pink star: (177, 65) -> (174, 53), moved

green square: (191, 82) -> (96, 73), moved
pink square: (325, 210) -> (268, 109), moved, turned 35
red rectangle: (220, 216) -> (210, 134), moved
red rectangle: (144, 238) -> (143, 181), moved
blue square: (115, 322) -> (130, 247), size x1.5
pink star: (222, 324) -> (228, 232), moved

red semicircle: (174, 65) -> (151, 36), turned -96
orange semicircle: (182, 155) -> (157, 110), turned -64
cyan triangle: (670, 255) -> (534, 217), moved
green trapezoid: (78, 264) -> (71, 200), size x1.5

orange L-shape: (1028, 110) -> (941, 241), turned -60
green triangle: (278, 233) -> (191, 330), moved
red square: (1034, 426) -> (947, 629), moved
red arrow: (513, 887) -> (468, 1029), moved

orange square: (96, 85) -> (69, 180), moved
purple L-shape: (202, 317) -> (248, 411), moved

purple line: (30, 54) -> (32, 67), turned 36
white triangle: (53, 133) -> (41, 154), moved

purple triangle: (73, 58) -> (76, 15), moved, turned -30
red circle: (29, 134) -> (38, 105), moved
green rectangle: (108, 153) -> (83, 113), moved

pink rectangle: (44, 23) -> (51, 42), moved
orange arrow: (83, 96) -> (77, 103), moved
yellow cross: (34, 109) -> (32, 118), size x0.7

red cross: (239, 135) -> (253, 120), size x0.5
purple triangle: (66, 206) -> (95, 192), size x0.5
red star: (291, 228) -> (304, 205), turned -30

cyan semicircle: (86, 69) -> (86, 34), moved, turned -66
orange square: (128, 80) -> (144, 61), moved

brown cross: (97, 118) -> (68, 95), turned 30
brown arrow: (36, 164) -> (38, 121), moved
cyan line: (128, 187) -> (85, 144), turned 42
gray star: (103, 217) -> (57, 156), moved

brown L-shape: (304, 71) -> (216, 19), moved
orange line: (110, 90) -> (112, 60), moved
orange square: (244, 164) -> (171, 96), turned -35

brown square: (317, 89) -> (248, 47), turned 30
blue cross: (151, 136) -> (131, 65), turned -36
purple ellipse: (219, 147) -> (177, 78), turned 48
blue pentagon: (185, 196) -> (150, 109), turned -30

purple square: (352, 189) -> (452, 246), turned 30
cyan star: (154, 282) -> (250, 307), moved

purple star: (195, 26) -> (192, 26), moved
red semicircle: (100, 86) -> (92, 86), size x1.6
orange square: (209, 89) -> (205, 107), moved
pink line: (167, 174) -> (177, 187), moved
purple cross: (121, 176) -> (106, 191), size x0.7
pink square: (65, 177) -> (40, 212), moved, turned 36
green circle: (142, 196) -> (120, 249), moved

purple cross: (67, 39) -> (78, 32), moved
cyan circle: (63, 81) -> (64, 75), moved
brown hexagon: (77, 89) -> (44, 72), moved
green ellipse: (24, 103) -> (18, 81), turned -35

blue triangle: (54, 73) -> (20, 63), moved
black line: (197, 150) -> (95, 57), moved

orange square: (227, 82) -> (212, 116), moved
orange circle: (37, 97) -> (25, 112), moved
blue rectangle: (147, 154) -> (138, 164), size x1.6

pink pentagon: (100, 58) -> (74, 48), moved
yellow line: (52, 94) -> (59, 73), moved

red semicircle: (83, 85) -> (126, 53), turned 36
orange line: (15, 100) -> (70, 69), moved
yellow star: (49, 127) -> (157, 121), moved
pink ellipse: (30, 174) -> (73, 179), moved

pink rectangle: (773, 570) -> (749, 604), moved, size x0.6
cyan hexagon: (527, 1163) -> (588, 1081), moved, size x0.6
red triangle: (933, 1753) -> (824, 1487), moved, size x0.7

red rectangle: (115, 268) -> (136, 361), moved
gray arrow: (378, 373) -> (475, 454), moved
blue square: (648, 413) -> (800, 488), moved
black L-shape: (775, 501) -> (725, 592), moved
※
ACTION ITEM: Would you restate all of the material, word for word?

TASK ANSWER:
pink star: (177, 65) -> (174, 53), moved

green square: (191, 82) -> (96, 73), moved
pink square: (325, 210) -> (268, 109), moved, turned 35
red rectangle: (220, 216) -> (210, 134), moved
red rectangle: (144, 238) -> (143, 181), moved
blue square: (115, 322) -> (130, 247), size x1.5
pink star: (222, 324) -> (228, 232), moved

red semicircle: (174, 65) -> (151, 36), turned -96
orange semicircle: (182, 155) -> (157, 110), turned -64
cyan triangle: (670, 255) -> (534, 217), moved
green trapezoid: (78, 264) -> (71, 200), size x1.5

orange L-shape: (1028, 110) -> (941, 241), turned -60
green triangle: (278, 233) -> (191, 330), moved
red square: (1034, 426) -> (947, 629), moved
red arrow: (513, 887) -> (468, 1029), moved

orange square: (96, 85) -> (69, 180), moved
purple L-shape: (202, 317) -> (248, 411), moved

purple line: (30, 54) -> (32, 67), turned 36
white triangle: (53, 133) -> (41, 154), moved

purple triangle: (73, 58) -> (76, 15), moved, turned -30
red circle: (29, 134) -> (38, 105), moved
green rectangle: (108, 153) -> (83, 113), moved

pink rectangle: (44, 23) -> (51, 42), moved
orange arrow: (83, 96) -> (77, 103), moved
yellow cross: (34, 109) -> (32, 118), size x0.7

red cross: (239, 135) -> (253, 120), size x0.5
purple triangle: (66, 206) -> (95, 192), size x0.5
red star: (291, 228) -> (304, 205), turned -30

cyan semicircle: (86, 69) -> (86, 34), moved, turned -66
orange square: (128, 80) -> (144, 61), moved

brown cross: (97, 118) -> (68, 95), turned 30
brown arrow: (36, 164) -> (38, 121), moved
cyan line: (128, 187) -> (85, 144), turned 42
gray star: (103, 217) -> (57, 156), moved

brown L-shape: (304, 71) -> (216, 19), moved
orange line: (110, 90) -> (112, 60), moved
orange square: (244, 164) -> (171, 96), turned -35

brown square: (317, 89) -> (248, 47), turned 30
blue cross: (151, 136) -> (131, 65), turned -36
purple ellipse: (219, 147) -> (177, 78), turned 48
blue pentagon: (185, 196) -> (150, 109), turned -30

purple square: (352, 189) -> (452, 246), turned 30
cyan star: (154, 282) -> (250, 307), moved

purple star: (195, 26) -> (192, 26), moved
red semicircle: (100, 86) -> (92, 86), size x1.6
orange square: (209, 89) -> (205, 107), moved
pink line: (167, 174) -> (177, 187), moved
purple cross: (121, 176) -> (106, 191), size x0.7
pink square: (65, 177) -> (40, 212), moved, turned 36
green circle: (142, 196) -> (120, 249), moved

purple cross: (67, 39) -> (78, 32), moved
cyan circle: (63, 81) -> (64, 75), moved
brown hexagon: (77, 89) -> (44, 72), moved
green ellipse: (24, 103) -> (18, 81), turned -35

blue triangle: (54, 73) -> (20, 63), moved
black line: (197, 150) -> (95, 57), moved

orange square: (227, 82) -> (212, 116), moved
orange circle: (37, 97) -> (25, 112), moved
blue rectangle: (147, 154) -> (138, 164), size x1.6

pink pentagon: (100, 58) -> (74, 48), moved
yellow line: (52, 94) -> (59, 73), moved

red semicircle: (83, 85) -> (126, 53), turned 36
orange line: (15, 100) -> (70, 69), moved
yellow star: (49, 127) -> (157, 121), moved
pink ellipse: (30, 174) -> (73, 179), moved

pink rectangle: (773, 570) -> (749, 604), moved, size x0.6
cyan hexagon: (527, 1163) -> (588, 1081), moved, size x0.6
red triangle: (933, 1753) -> (824, 1487), moved, size x0.7

red rectangle: (115, 268) -> (136, 361), moved
gray arrow: (378, 373) -> (475, 454), moved
blue square: (648, 413) -> (800, 488), moved
black L-shape: (775, 501) -> (725, 592), moved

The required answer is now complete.